## EXERCISE BRIEF
Could you change "vipers" to "violins" in the listing, from the line containing "obliging (528, 713)" through its end, both included, and give back only those lines with nothing else altered?

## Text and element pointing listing
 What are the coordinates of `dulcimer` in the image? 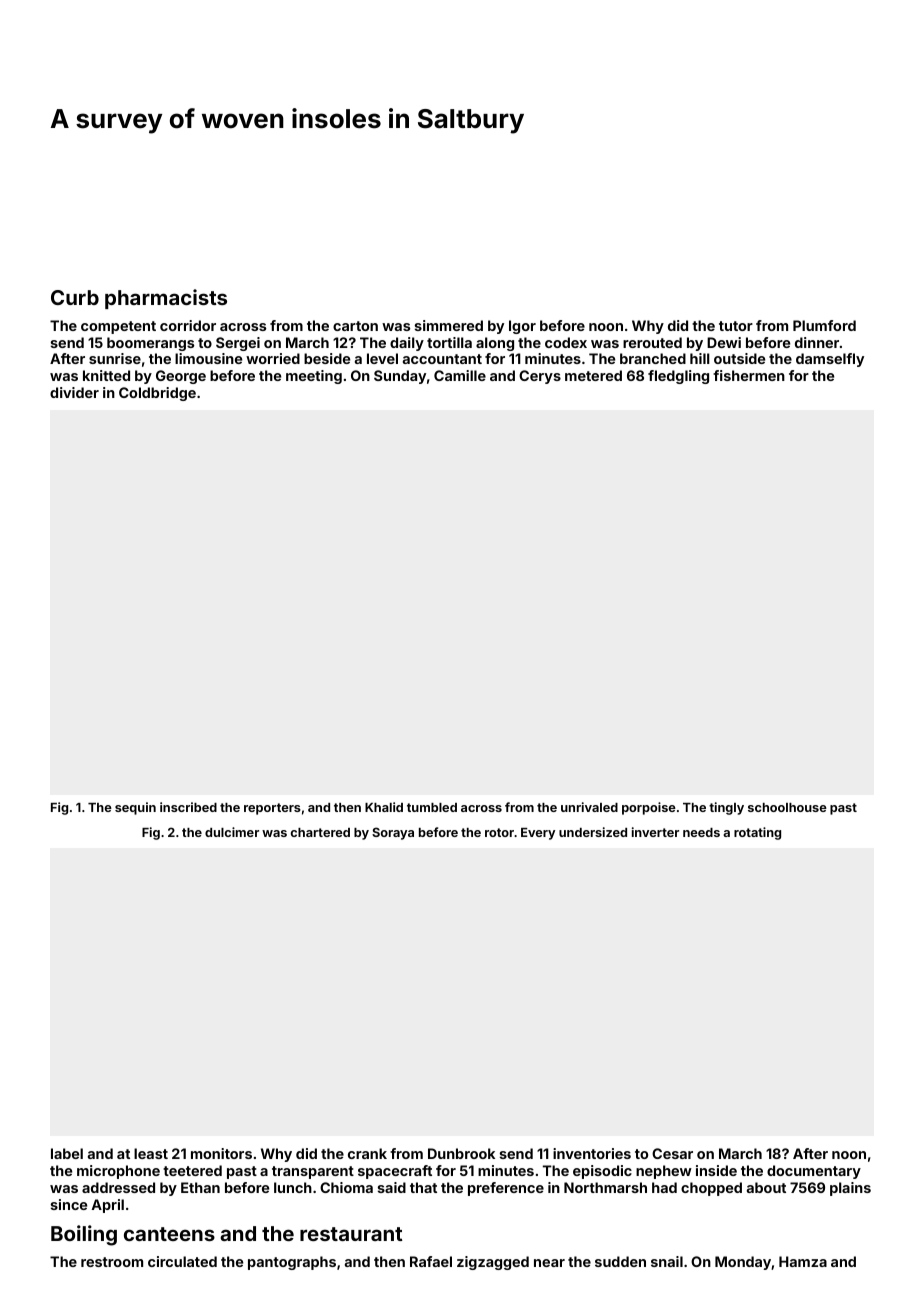 It's located at (232, 832).
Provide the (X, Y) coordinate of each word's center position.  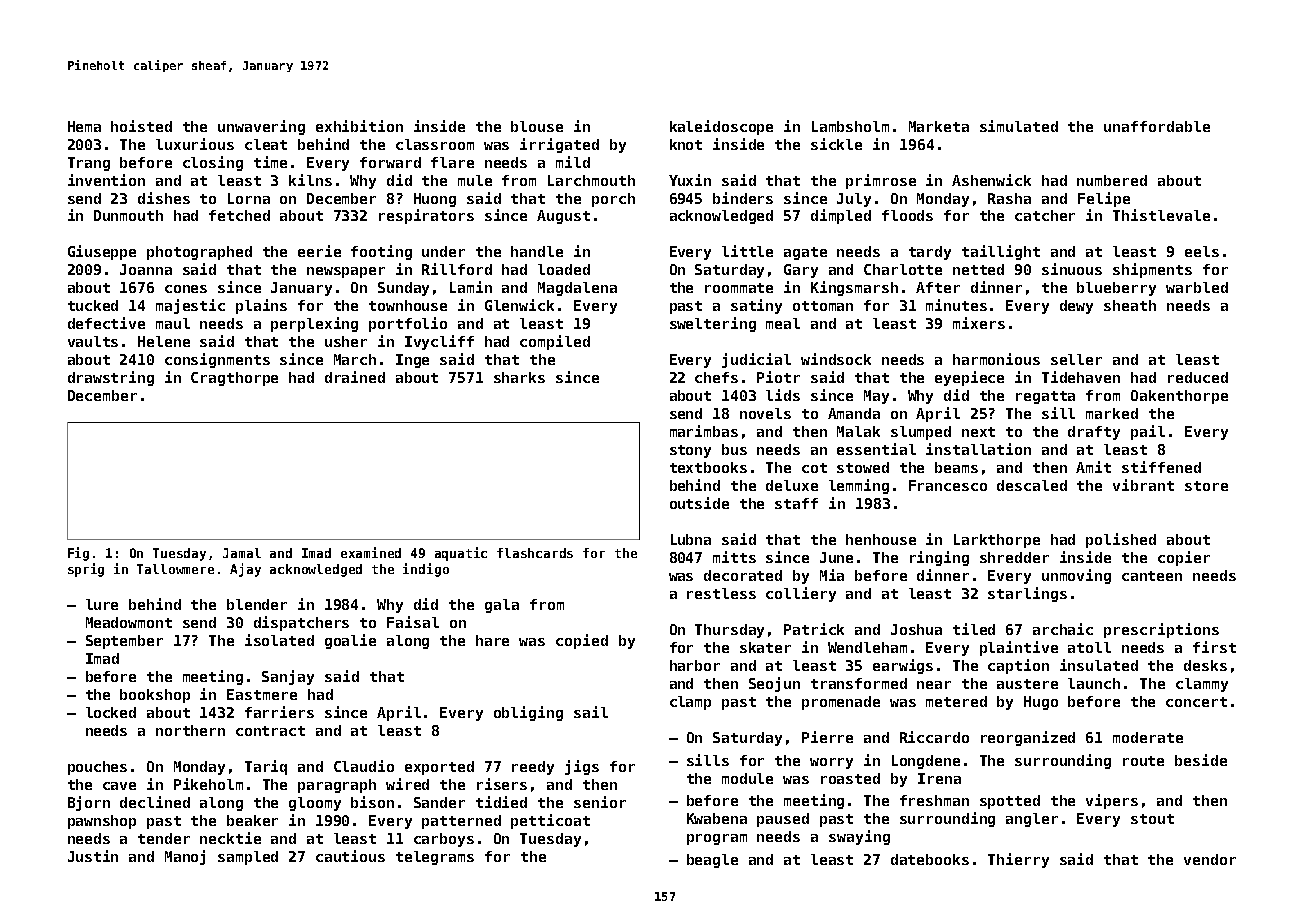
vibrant (1143, 485)
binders (743, 198)
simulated (1019, 126)
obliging (528, 713)
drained (355, 377)
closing (213, 163)
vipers (1112, 801)
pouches (97, 768)
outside (699, 503)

## PROBLEM SOLUTION
obliging (528, 713)
drained (355, 377)
closing (213, 163)
violins (1112, 801)
pouches (97, 768)
outside (699, 503)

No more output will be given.